Try it
Using the data below, return every line that holds the word "black".

◆ ◆ ◆

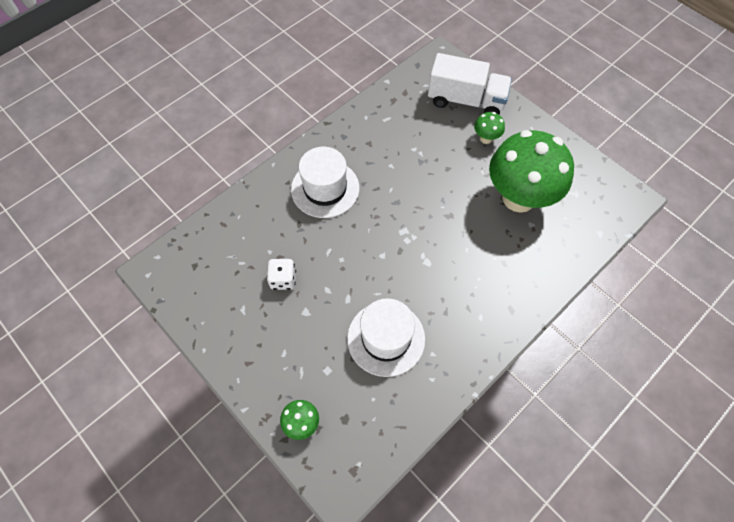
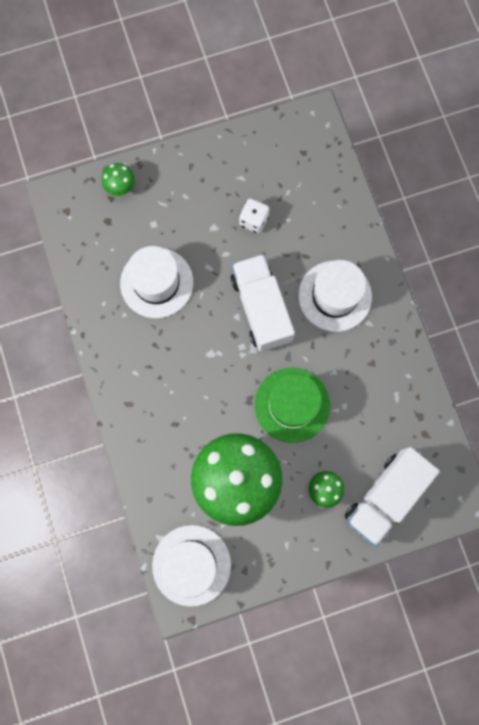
camera: 115 degrees right, 15 degrees up
(365, 239) = (261, 309): none -> white truck
(434, 184) = (292, 405): none -> green hat
(602, 202) = (191, 565): none -> white hat

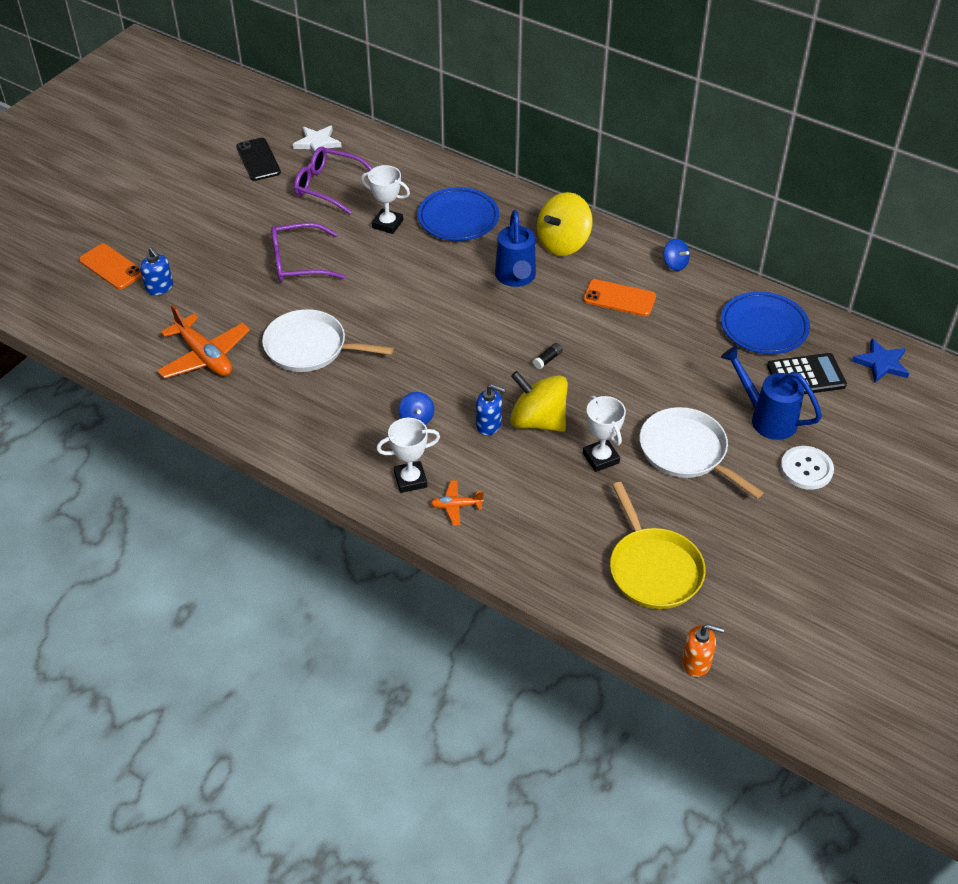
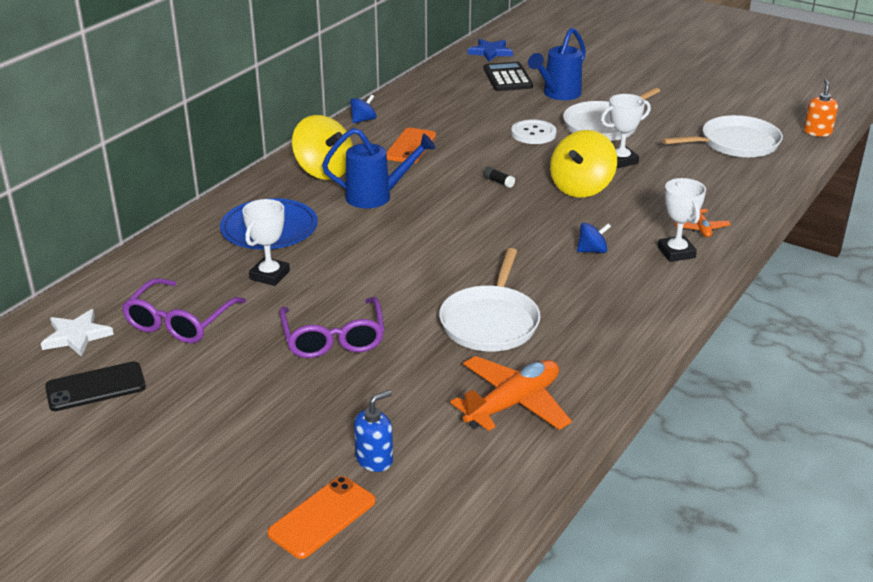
camera: 90 degrees left, 15 degrees down
(489, 424) = (592, 212): blue soap dispenser -> none
(653, 569) = (735, 143): yellow pan -> white pan
(764, 327) = (449, 89): blue plate -> none
(806, 469) = (610, 84): white button -> white button (533, 133)

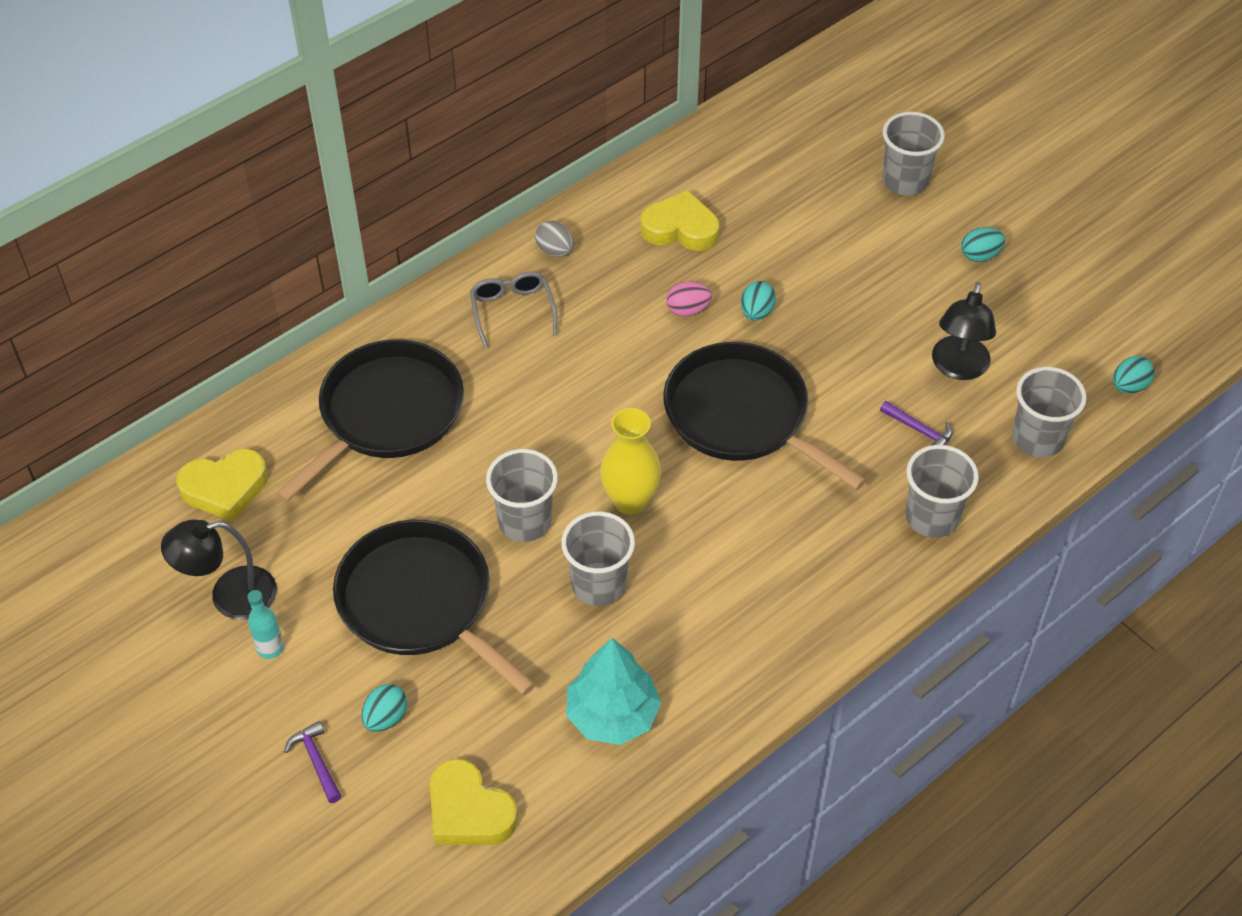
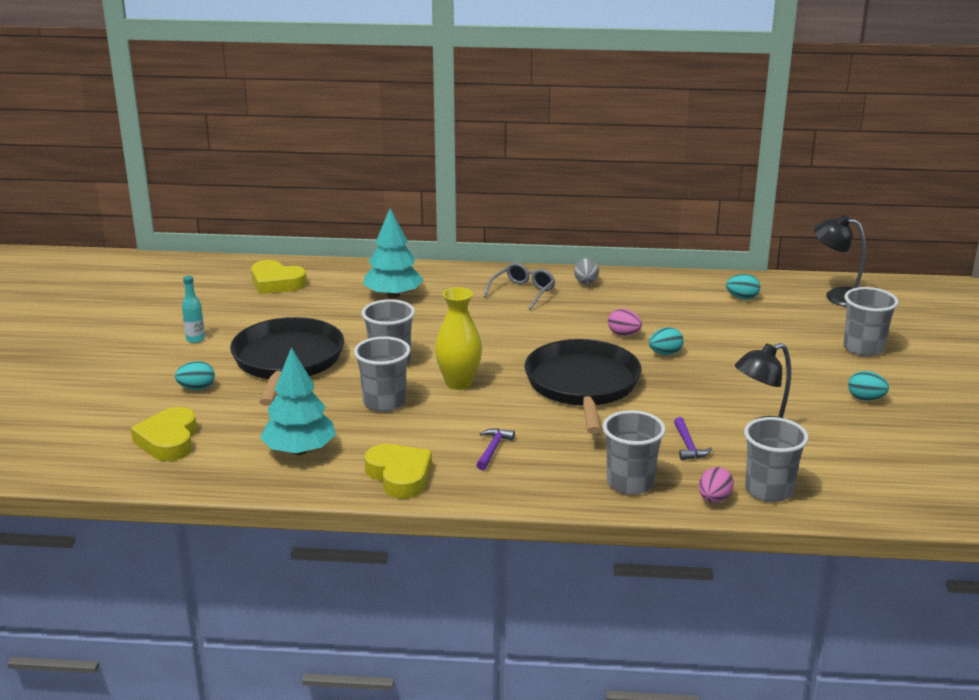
camera: 45 degrees right, 25 degrees down
(229, 596) = (212, 315): black lamp -> black lamp (838, 296)
(316, 761) = (141, 384): purple hammer -> purple hammer (493, 449)
(386, 414) = (393, 295): black pan -> turquoise tree
(680, 228) = (675, 305): yellow heart -> yellow heart (399, 476)
(1012, 484) = (714, 499): none -> pink egg
(1129, 386) = (885, 504): turquoise egg -> turquoise egg (742, 298)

◆ ◆ ◆

Expected output
(229, 596) = (212, 315): black lamp -> black lamp (838, 296)
(386, 414) = (393, 295): black pan -> turquoise tree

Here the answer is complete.